**** Data supplied

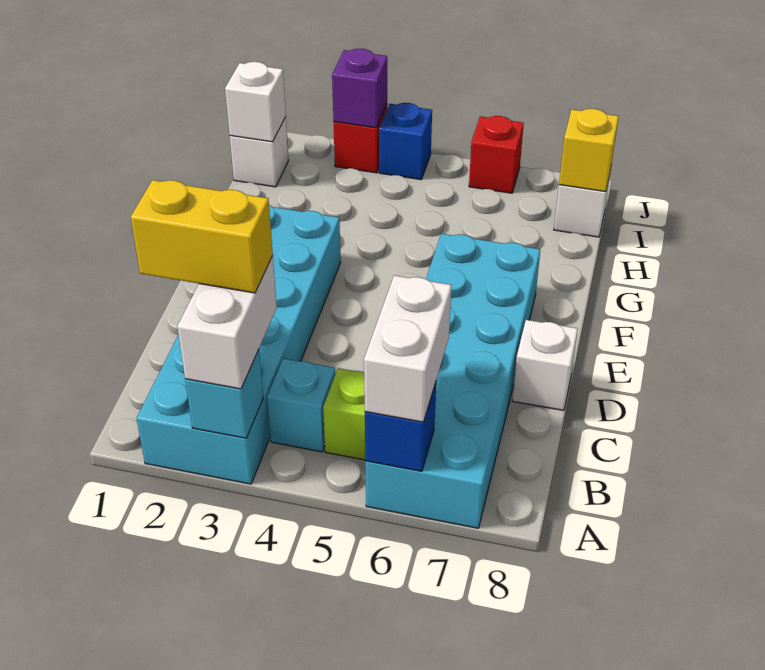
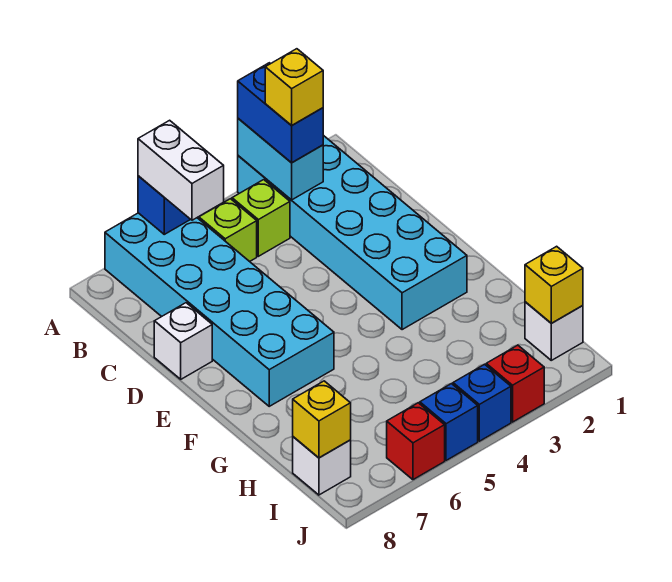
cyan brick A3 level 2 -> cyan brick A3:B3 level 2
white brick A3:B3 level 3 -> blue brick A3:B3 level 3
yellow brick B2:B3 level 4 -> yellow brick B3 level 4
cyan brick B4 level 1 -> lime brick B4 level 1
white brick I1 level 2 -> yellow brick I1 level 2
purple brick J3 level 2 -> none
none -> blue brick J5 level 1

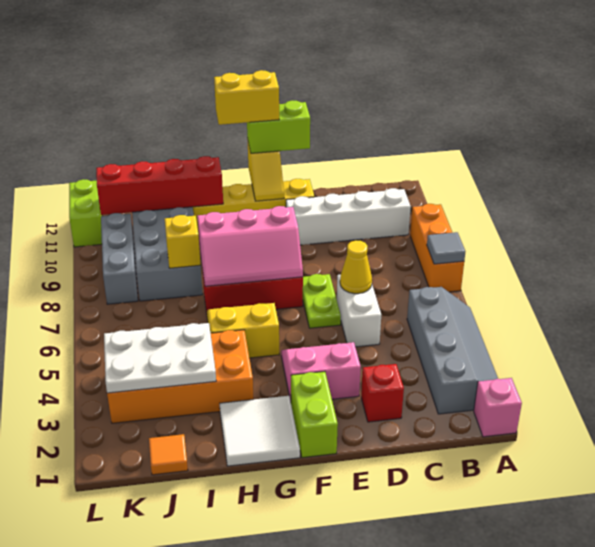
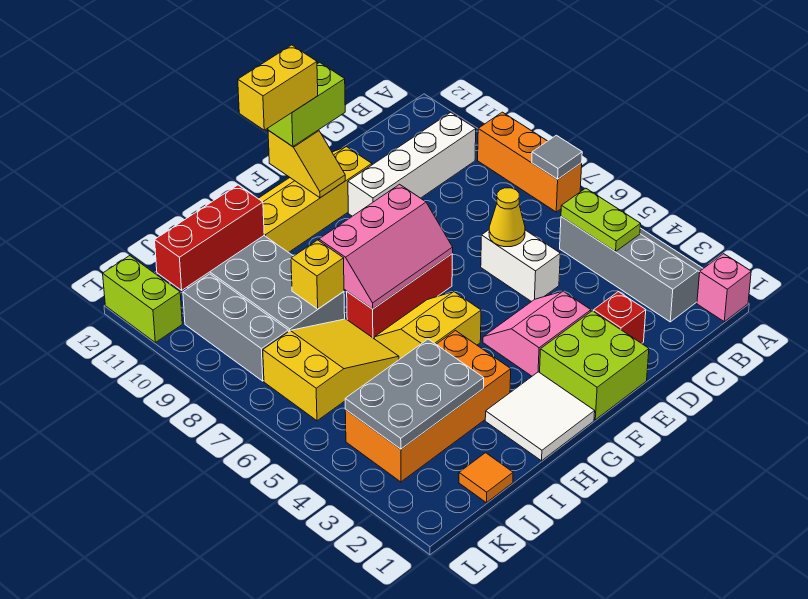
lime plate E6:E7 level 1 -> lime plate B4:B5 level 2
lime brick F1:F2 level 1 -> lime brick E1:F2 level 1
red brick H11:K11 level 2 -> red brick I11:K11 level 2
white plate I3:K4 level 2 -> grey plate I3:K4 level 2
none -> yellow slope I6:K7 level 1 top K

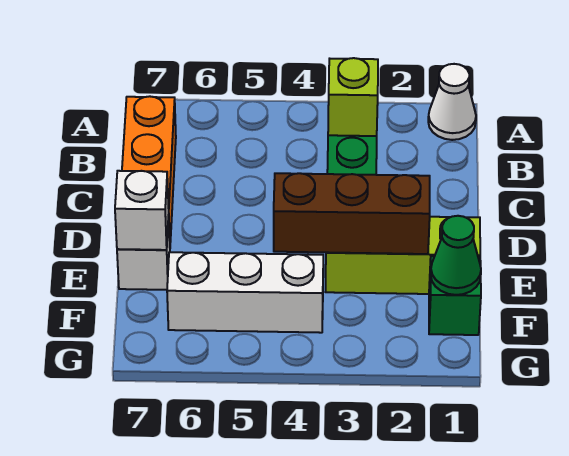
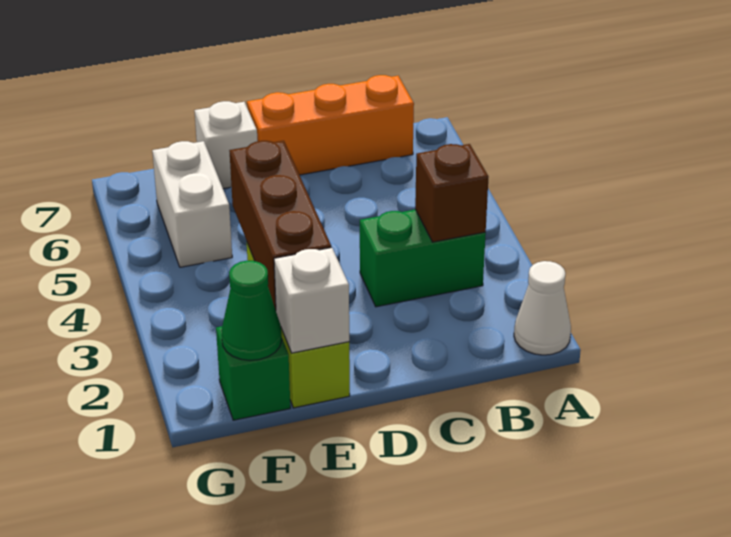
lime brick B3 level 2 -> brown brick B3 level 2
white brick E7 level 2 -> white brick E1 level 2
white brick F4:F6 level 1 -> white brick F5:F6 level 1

********

Activity → The answer should contain every line of the material exactly as written and no pictures.

Task response →
cyan brick A3 level 2 -> cyan brick A3:B3 level 2
white brick A3:B3 level 3 -> blue brick A3:B3 level 3
yellow brick B2:B3 level 4 -> yellow brick B3 level 4
cyan brick B4 level 1 -> lime brick B4 level 1
white brick I1 level 2 -> yellow brick I1 level 2
purple brick J3 level 2 -> none
none -> blue brick J5 level 1

lime plate E6:E7 level 1 -> lime plate B4:B5 level 2
lime brick F1:F2 level 1 -> lime brick E1:F2 level 1
red brick H11:K11 level 2 -> red brick I11:K11 level 2
white plate I3:K4 level 2 -> grey plate I3:K4 level 2
none -> yellow slope I6:K7 level 1 top K

lime brick B3 level 2 -> brown brick B3 level 2
white brick E7 level 2 -> white brick E1 level 2
white brick F4:F6 level 1 -> white brick F5:F6 level 1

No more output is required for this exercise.